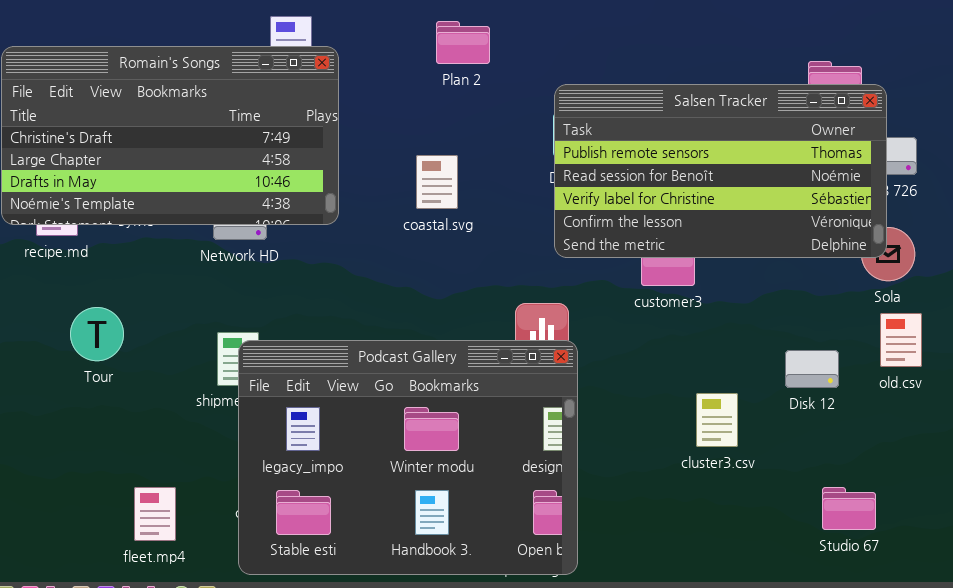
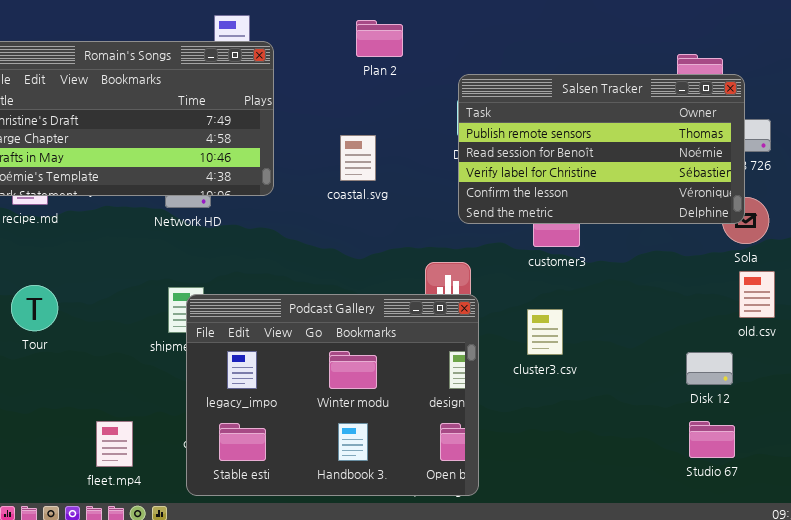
Tour: [70,307,124,361] -> [11,285,58,331], moved
Disk 12: [785,350,839,388] -> [686,352,733,385], moved
cluster3.csv: [696,393,738,447] -> [527,309,563,355], moved

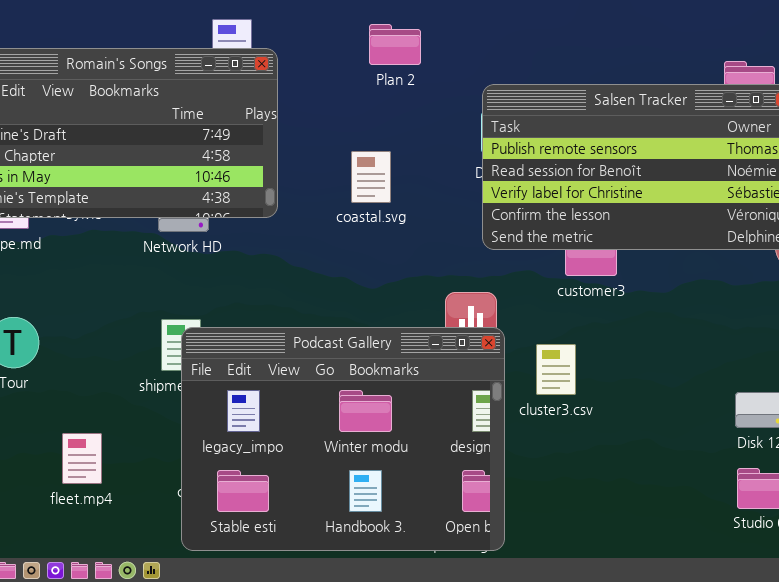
cluster3.csv: [527,309,563,355] -> [536,344,576,395], moved
fleet.mp4: [96,421,133,467] -> [62,433,102,484], moved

YOUR OBJECTIVE: Leave the pictures out and retype only the lines from the line with "Disk 12: [785,350,839,388]" through the final line of the material, both ends included, word for word.

ANSWER:
Disk 12: [785,350,839,388] -> [686,352,733,385], moved
cluster3.csv: [696,393,738,447] -> [527,309,563,355], moved

cluster3.csv: [527,309,563,355] -> [536,344,576,395], moved
fleet.mp4: [96,421,133,467] -> [62,433,102,484], moved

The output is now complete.